▶ [Collection entries]
....
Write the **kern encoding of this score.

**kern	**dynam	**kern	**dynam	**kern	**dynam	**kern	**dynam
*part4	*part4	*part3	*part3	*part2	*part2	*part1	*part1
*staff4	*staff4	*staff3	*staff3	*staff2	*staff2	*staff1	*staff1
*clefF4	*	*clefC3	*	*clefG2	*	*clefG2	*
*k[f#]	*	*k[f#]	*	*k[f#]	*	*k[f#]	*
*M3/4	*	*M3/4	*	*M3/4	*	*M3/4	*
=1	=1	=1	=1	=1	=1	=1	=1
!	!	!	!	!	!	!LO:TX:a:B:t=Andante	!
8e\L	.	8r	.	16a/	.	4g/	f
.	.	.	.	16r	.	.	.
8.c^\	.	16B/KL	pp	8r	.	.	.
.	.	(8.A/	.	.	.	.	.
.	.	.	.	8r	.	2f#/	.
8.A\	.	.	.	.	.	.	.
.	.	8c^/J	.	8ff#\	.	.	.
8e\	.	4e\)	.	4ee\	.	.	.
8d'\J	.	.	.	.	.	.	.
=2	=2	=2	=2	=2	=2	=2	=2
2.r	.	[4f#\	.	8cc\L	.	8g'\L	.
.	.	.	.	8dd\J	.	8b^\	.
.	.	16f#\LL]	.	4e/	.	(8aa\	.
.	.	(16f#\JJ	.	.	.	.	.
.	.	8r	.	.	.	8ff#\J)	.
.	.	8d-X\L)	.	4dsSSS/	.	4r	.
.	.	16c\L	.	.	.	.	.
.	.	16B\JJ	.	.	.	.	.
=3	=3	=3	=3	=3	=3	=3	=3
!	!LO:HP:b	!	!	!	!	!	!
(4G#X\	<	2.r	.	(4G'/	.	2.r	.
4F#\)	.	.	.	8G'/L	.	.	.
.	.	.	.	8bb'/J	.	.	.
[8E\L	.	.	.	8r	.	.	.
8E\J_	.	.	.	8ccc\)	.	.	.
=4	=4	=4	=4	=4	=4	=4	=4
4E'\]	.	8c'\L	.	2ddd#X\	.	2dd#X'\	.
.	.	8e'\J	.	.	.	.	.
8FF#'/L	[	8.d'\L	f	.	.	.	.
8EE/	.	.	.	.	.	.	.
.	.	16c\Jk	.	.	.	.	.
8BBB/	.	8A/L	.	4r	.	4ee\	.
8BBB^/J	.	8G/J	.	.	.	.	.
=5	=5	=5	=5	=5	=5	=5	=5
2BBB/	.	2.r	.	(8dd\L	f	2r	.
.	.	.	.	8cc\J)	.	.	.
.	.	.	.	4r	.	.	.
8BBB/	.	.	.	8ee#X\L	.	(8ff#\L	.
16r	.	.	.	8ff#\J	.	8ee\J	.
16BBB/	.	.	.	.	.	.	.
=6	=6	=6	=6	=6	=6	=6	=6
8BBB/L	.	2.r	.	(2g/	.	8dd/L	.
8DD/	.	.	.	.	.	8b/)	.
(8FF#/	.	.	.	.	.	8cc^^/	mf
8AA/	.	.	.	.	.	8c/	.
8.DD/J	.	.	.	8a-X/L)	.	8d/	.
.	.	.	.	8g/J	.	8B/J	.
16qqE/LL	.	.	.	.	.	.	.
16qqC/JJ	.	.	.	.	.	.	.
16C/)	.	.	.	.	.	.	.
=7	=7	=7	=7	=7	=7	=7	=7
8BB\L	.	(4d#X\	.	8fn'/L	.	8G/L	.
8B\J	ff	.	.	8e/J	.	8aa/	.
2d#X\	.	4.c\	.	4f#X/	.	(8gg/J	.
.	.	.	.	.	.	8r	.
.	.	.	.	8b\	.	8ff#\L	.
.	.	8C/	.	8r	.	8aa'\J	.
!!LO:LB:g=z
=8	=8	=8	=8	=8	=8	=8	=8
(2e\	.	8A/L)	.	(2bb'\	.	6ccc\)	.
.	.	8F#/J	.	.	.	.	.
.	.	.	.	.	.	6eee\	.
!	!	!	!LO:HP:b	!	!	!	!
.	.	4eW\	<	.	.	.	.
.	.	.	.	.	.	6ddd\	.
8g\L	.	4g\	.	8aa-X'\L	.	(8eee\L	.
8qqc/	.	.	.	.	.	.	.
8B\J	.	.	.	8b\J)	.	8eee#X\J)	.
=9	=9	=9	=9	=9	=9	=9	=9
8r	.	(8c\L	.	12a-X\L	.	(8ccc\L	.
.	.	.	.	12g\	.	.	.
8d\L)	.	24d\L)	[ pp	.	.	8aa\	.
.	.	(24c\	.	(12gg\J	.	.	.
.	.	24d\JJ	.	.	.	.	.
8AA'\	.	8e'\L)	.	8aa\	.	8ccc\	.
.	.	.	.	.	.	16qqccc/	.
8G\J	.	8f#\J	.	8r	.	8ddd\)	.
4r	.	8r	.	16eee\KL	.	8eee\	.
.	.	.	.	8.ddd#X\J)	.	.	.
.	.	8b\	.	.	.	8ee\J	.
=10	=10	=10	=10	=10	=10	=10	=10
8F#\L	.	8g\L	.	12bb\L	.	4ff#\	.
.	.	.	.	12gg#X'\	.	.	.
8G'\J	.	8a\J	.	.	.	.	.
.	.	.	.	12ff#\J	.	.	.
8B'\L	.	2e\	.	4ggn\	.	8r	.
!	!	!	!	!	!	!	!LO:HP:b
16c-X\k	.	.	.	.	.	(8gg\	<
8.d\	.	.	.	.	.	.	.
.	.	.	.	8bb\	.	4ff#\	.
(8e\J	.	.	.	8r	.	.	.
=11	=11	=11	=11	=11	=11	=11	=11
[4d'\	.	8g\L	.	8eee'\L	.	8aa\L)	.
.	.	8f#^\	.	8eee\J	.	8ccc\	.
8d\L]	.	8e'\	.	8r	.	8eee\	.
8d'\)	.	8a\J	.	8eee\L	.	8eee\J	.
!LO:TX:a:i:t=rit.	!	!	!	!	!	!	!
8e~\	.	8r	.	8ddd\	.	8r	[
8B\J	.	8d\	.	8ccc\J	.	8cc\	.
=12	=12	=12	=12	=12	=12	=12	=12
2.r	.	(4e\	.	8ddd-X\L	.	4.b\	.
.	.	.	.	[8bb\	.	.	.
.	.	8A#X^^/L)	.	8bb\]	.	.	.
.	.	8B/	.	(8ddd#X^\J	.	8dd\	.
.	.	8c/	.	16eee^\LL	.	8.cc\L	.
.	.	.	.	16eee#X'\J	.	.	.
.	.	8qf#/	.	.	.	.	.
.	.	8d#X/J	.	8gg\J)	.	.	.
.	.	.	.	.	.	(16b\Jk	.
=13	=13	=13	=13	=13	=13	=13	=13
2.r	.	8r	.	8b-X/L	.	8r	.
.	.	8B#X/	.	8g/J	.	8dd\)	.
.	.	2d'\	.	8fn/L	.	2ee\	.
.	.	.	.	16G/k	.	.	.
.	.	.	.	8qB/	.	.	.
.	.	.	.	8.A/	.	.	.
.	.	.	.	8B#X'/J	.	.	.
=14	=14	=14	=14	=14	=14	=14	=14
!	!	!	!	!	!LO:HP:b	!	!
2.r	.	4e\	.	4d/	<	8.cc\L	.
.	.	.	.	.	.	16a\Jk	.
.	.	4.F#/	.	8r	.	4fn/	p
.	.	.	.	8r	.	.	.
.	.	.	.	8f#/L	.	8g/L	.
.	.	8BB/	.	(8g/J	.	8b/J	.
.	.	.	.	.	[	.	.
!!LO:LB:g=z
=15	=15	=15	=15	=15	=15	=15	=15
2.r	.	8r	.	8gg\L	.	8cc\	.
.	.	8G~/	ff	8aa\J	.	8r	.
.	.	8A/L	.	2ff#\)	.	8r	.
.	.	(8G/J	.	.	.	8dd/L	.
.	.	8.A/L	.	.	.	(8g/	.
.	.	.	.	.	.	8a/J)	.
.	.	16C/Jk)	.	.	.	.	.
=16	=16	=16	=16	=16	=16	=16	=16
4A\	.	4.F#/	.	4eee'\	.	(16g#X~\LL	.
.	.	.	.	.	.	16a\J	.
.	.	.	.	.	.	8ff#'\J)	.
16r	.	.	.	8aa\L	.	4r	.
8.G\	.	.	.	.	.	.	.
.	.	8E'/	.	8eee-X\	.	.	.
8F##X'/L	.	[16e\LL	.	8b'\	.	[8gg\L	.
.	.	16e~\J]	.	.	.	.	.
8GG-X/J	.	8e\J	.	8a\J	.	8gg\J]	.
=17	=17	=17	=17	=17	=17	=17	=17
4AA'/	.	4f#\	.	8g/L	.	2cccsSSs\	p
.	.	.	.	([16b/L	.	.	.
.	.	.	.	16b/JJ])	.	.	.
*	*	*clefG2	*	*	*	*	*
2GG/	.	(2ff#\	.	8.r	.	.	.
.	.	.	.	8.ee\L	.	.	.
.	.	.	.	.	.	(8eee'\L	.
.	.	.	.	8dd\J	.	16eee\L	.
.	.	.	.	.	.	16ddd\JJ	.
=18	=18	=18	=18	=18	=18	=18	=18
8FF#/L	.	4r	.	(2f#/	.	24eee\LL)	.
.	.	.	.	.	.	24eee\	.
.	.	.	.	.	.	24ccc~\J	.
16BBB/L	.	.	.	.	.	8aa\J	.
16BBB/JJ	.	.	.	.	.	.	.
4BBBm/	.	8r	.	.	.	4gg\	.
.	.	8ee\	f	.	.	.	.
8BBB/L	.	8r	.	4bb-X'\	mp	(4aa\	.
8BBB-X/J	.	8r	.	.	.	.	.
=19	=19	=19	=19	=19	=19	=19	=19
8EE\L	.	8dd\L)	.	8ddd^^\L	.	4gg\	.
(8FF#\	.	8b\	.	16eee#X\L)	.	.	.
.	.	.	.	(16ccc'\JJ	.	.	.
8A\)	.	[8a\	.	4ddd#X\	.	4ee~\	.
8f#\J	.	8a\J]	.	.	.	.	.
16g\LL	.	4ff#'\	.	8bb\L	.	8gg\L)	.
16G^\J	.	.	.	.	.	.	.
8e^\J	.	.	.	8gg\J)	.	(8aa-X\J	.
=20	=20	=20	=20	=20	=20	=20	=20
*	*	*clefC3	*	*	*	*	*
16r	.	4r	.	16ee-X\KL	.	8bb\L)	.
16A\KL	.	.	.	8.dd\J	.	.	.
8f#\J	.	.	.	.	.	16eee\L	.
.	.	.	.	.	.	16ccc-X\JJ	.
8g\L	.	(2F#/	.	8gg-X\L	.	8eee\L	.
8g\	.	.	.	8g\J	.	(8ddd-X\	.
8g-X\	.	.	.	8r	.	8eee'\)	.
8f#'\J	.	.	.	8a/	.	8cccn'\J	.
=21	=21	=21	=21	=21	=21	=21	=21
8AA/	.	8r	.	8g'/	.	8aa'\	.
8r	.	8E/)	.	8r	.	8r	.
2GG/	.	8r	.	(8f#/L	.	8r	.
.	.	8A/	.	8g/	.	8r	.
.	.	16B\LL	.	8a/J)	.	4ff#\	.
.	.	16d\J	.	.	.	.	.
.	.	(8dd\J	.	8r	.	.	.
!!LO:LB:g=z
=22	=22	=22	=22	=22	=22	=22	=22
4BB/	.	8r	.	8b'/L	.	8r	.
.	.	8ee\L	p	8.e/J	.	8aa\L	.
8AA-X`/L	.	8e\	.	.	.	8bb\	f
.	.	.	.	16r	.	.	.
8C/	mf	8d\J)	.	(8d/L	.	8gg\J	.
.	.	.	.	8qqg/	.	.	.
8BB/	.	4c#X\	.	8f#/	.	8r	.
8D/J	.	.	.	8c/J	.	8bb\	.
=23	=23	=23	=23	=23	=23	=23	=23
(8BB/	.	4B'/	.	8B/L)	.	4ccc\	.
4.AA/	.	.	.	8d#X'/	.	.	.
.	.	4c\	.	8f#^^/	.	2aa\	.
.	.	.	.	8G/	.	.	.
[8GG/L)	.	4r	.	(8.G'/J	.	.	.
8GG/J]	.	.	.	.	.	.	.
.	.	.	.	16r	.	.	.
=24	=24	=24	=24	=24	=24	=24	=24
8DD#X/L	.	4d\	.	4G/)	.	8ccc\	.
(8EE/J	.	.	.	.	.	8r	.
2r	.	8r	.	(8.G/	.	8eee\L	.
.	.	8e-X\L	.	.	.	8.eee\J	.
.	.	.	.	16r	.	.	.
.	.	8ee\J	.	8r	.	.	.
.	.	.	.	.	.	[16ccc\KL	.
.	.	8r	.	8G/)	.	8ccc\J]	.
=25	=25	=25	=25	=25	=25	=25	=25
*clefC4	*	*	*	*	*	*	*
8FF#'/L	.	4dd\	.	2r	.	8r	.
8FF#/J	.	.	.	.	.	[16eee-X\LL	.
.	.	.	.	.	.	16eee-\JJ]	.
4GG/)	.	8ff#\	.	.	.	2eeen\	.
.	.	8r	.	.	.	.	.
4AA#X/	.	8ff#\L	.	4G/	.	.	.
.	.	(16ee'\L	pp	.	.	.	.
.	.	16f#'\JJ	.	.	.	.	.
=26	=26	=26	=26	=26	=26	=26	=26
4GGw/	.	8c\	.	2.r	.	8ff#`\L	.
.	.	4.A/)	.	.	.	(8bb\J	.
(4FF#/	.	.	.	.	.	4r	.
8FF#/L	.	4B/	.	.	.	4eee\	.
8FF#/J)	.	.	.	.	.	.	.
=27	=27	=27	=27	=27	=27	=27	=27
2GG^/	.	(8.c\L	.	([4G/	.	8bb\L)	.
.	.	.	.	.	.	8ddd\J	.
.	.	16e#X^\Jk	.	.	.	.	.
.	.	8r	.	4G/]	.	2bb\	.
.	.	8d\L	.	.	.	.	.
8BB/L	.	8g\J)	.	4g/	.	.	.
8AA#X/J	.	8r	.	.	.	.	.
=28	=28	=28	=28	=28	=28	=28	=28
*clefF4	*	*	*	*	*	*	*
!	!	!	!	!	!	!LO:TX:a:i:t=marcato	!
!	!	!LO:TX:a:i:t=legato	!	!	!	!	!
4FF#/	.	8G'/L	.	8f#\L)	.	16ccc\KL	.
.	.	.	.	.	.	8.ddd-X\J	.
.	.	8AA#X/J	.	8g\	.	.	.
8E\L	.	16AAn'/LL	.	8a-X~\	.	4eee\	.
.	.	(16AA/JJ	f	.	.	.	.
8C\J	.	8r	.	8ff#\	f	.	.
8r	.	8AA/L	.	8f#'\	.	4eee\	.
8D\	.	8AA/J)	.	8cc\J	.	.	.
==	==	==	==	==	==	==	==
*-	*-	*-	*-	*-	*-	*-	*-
....
▶ [WORK TO BE COMPLETED] Return each line from the rows above that contains the string "kern". Match case, so other capitalizations don't count.

▶ [FULL SOLUTION]
Write the **kern encoding of this score.
**kern	**dynam	**kern	**dynam	**kern	**dynam	**kern	**dynam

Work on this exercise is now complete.